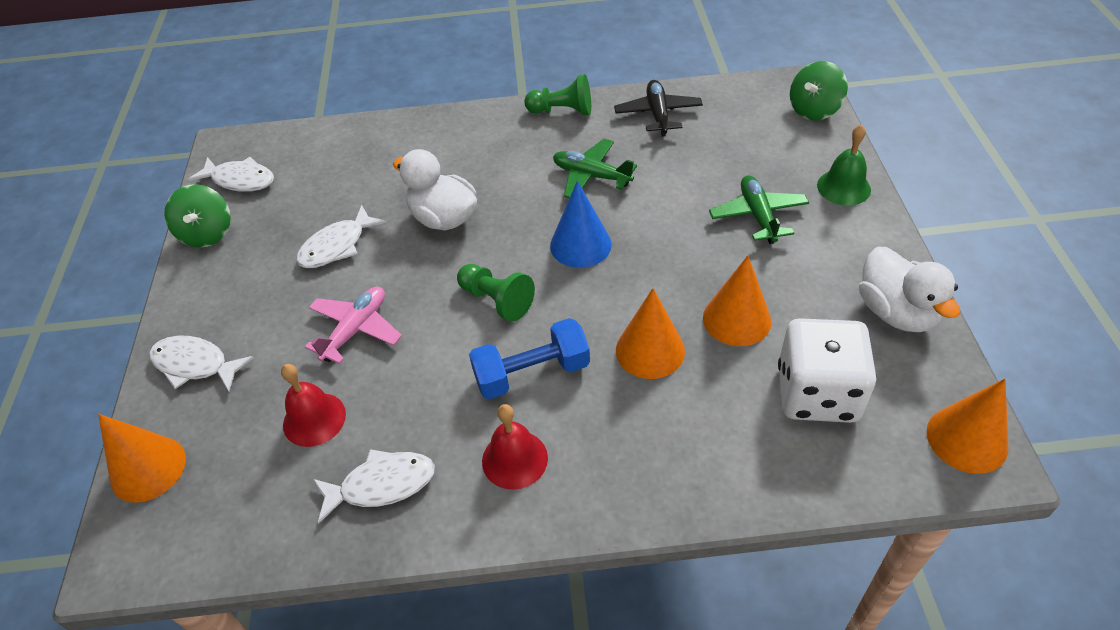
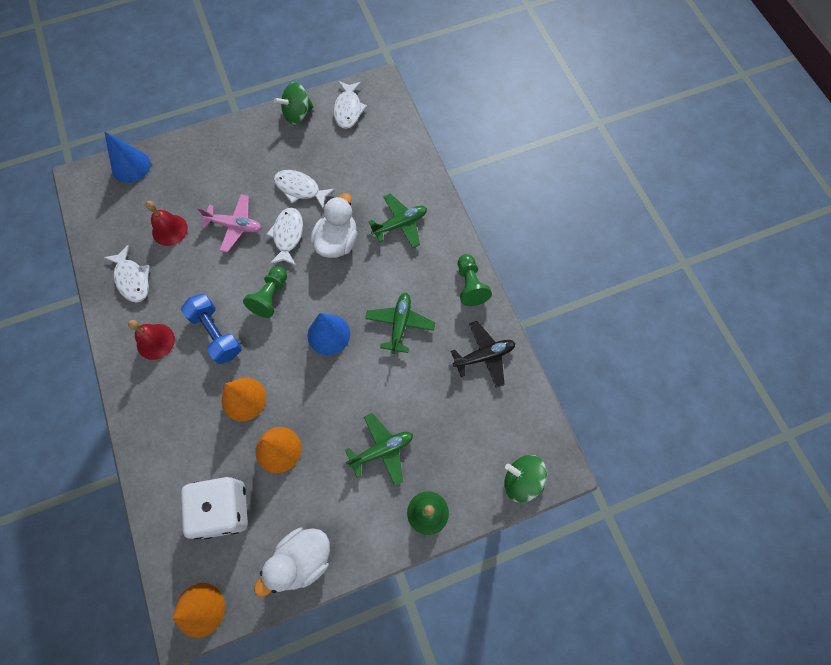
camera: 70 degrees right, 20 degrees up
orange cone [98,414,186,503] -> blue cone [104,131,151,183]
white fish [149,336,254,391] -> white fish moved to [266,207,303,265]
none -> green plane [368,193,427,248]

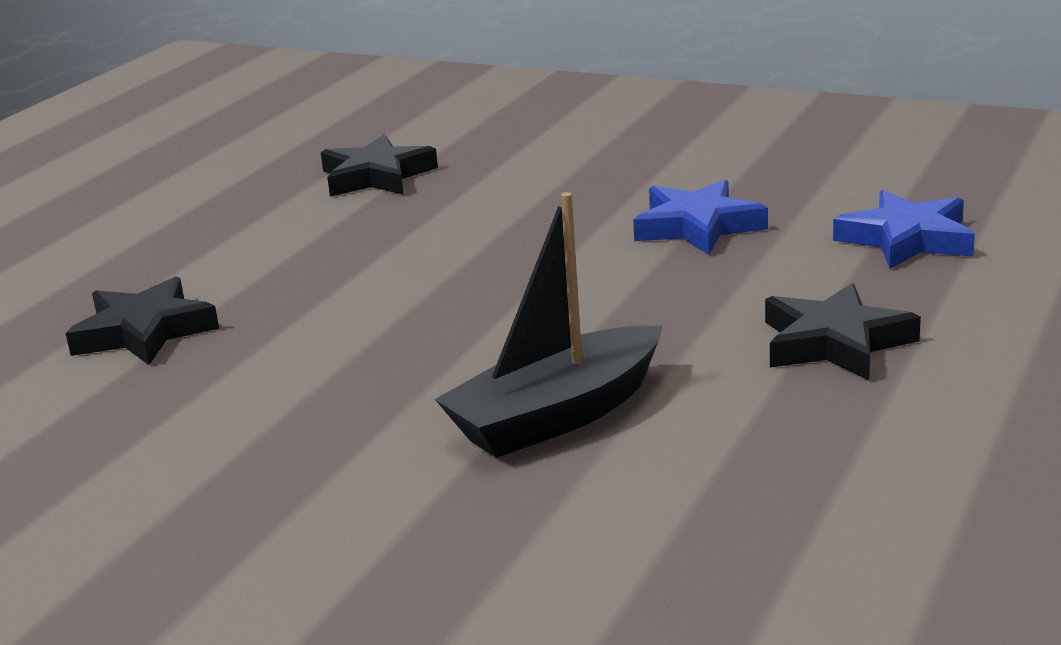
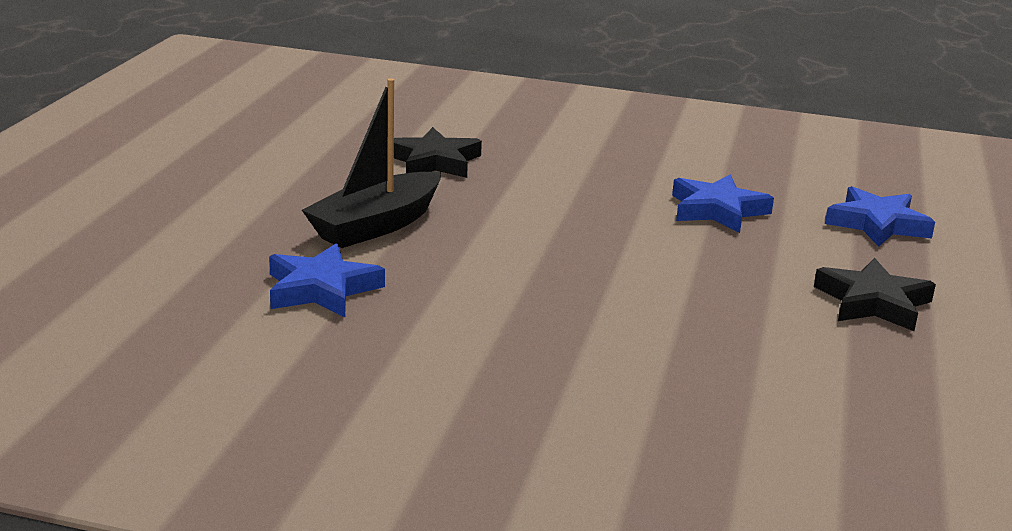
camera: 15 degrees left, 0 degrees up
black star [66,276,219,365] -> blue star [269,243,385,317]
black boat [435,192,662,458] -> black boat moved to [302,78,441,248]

* * *

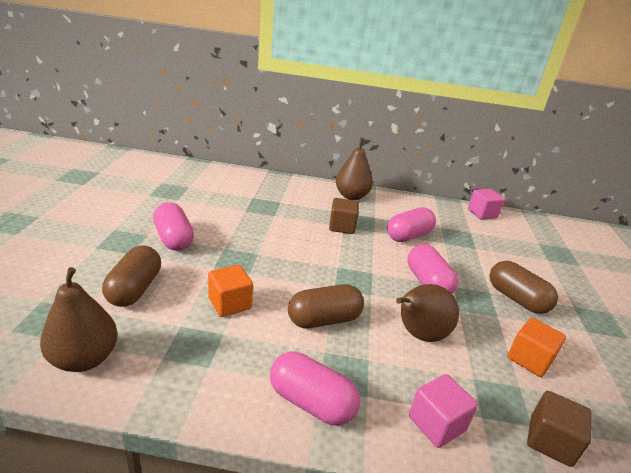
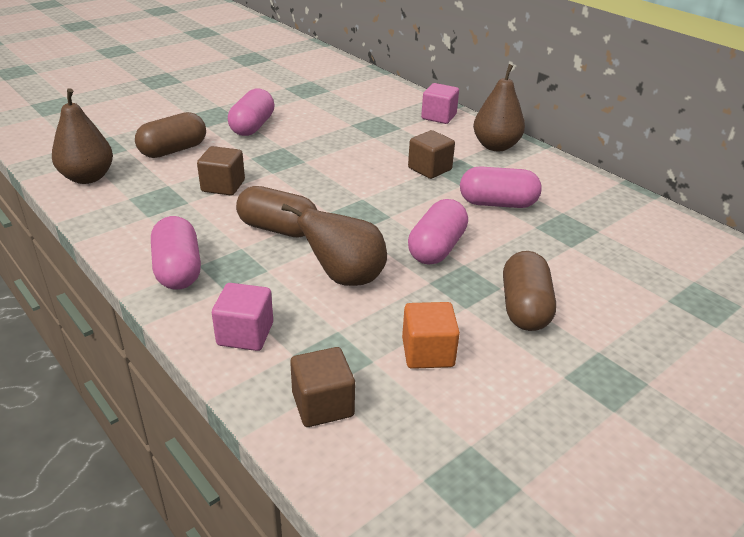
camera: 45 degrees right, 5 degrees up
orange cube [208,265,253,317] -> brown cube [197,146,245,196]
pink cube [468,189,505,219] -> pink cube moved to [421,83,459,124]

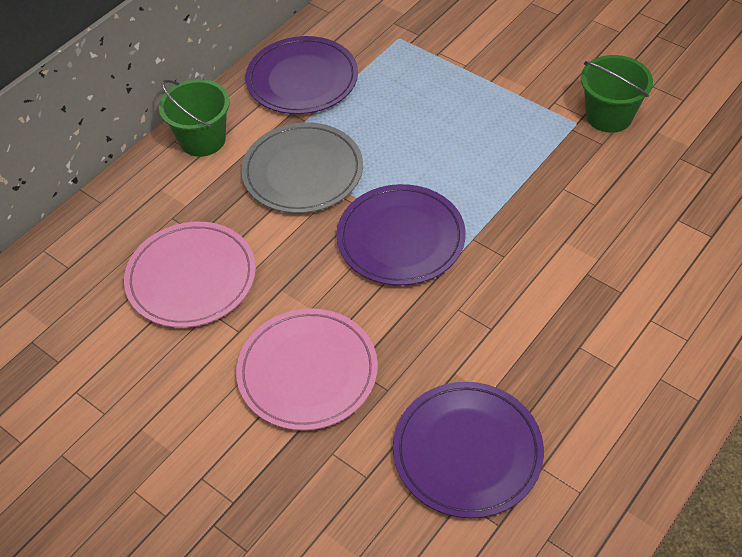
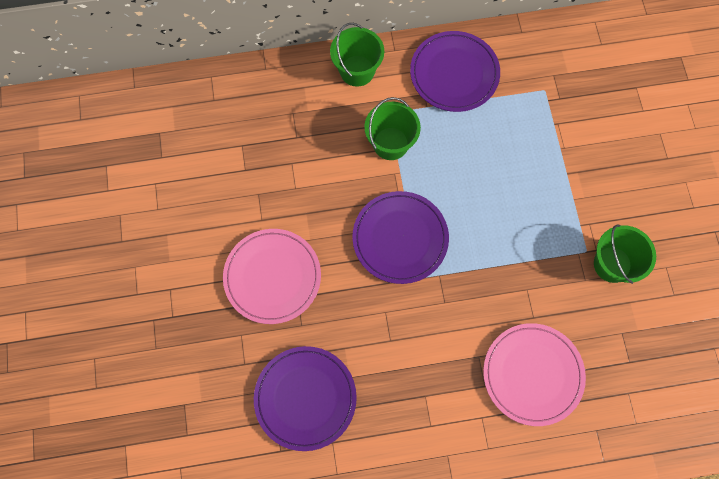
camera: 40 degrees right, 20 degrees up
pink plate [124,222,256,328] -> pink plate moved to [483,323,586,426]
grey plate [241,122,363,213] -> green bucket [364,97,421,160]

==

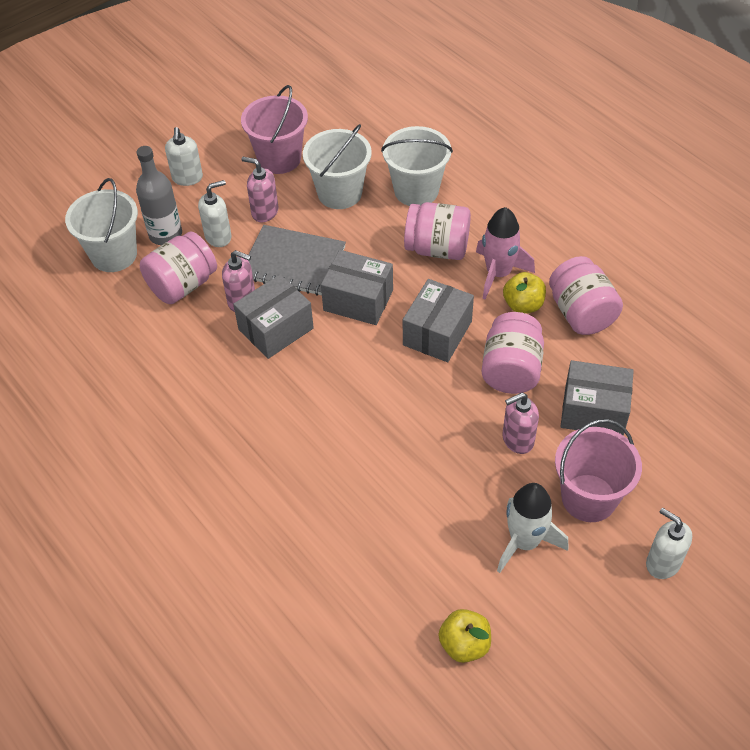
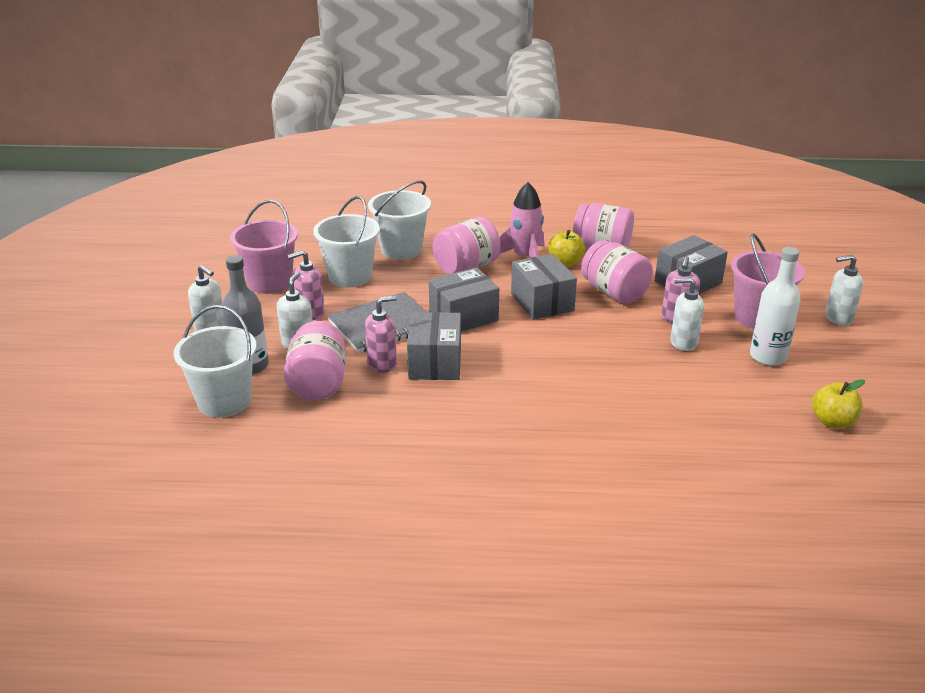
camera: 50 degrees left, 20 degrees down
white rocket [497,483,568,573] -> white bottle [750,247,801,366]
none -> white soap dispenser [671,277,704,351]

### [Problem]
Look for the string "degrees" in the listing above and copy every line holding it.

### [Exercise response]
camera: 70 degrees right, 20 degrees up
camera: 15 degrees left, 0 degrees up
camera: 45 degrees right, 5 degrees up
camera: 40 degrees right, 20 degrees up
camera: 50 degrees left, 20 degrees down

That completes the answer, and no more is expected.